**EXERCISE INSTRUCTIONS**
Please output the entries that follow exactly, without a single image.

┄┄┄┄┄┄┄┄┄┄┄┄┄┄┄┄┄┄┄┄

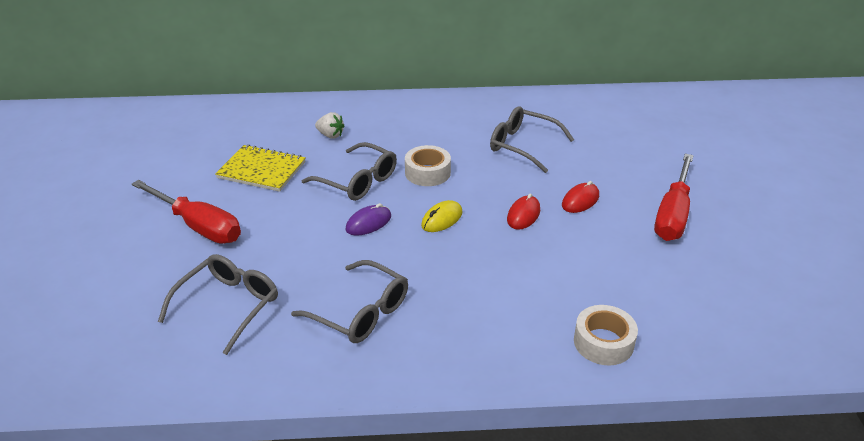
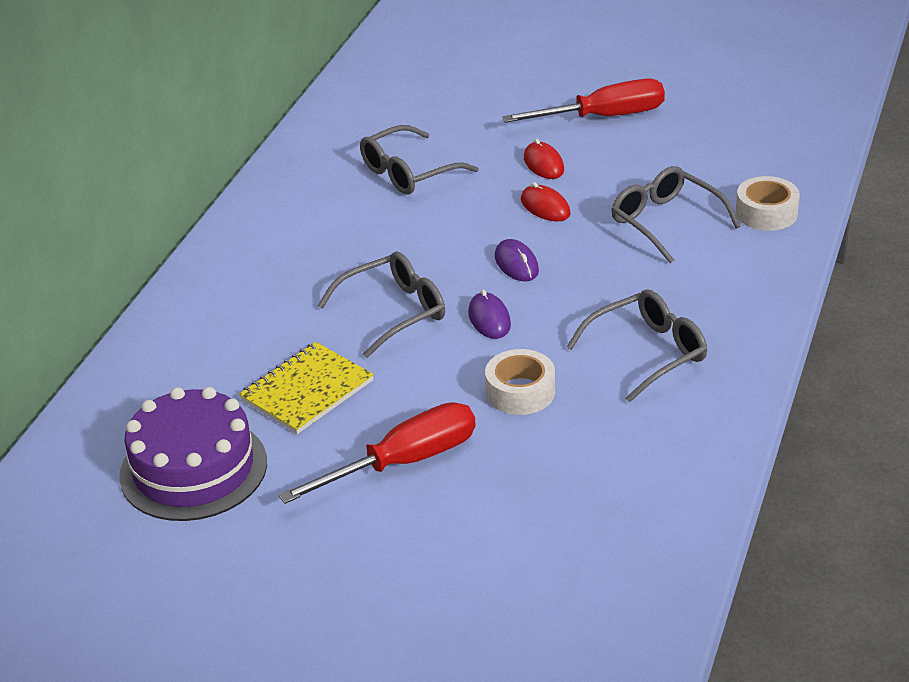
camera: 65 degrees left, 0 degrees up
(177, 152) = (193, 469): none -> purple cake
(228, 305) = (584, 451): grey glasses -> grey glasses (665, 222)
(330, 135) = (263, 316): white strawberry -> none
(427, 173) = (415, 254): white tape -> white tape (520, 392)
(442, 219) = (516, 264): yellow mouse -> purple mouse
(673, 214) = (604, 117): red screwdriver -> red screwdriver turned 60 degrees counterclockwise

┄┄┄┄┄┄┄┄┄┄┄┄┄┄┄┄┄┄┄┄

**ANSWER FOR THIS EXERCISE**
camera: 65 degrees left, 0 degrees up
(177, 152) = (193, 469): none -> purple cake
(228, 305) = (584, 451): grey glasses -> grey glasses (665, 222)
(330, 135) = (263, 316): white strawberry -> none
(427, 173) = (415, 254): white tape -> white tape (520, 392)
(442, 219) = (516, 264): yellow mouse -> purple mouse
(673, 214) = (604, 117): red screwdriver -> red screwdriver turned 60 degrees counterclockwise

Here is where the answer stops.